*** DATASET RECORDS ***
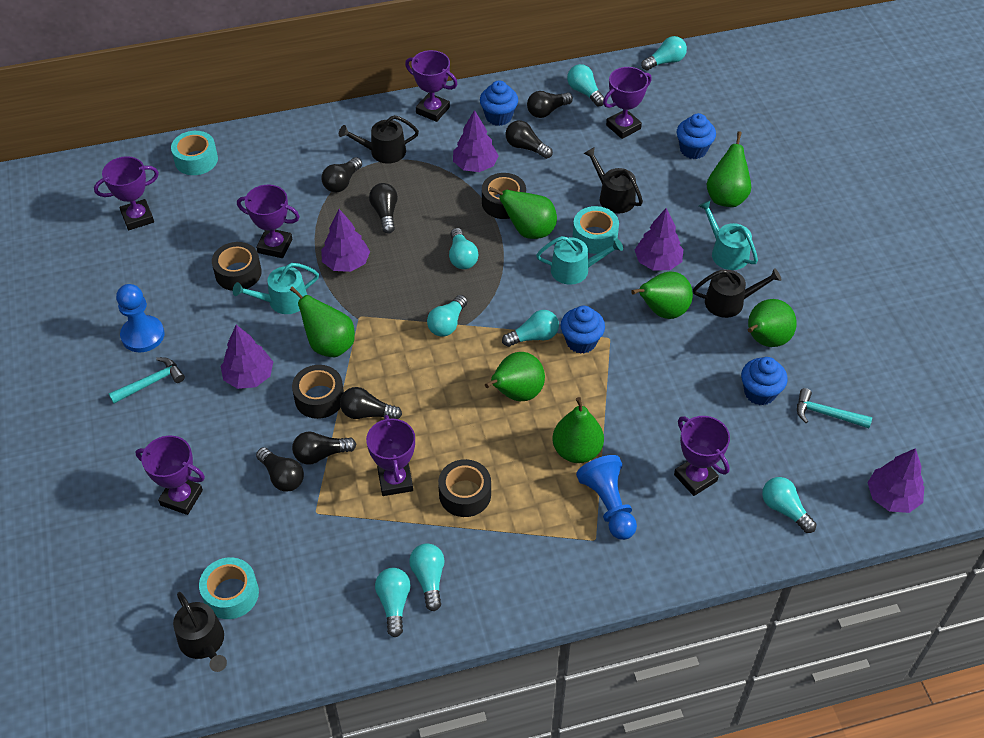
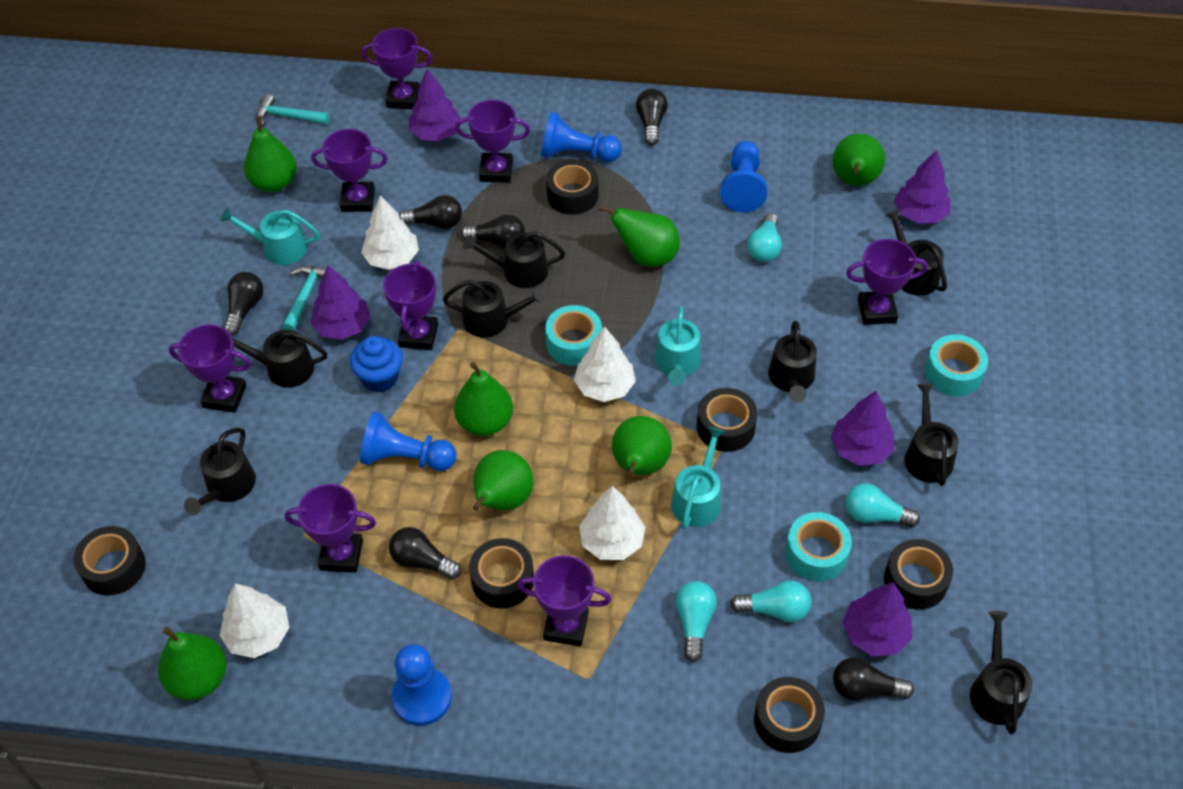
black light bulb: 7 -> 6
black tape: 4 -> 6
black watering can: 4 -> 8
blue cupcake: 4 -> 1
blue pawn: 2 -> 4
purple trophy: 7 -> 8
turquoise light bulb: 8 -> 4
white tree: 0 -> 4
***
— ABOUT THIS EXERCISE —
Your job is to copy out every line from the records above that has the word "bulb".

— RESULT OF THE EXERCISE —
black light bulb: 7 -> 6
turquoise light bulb: 8 -> 4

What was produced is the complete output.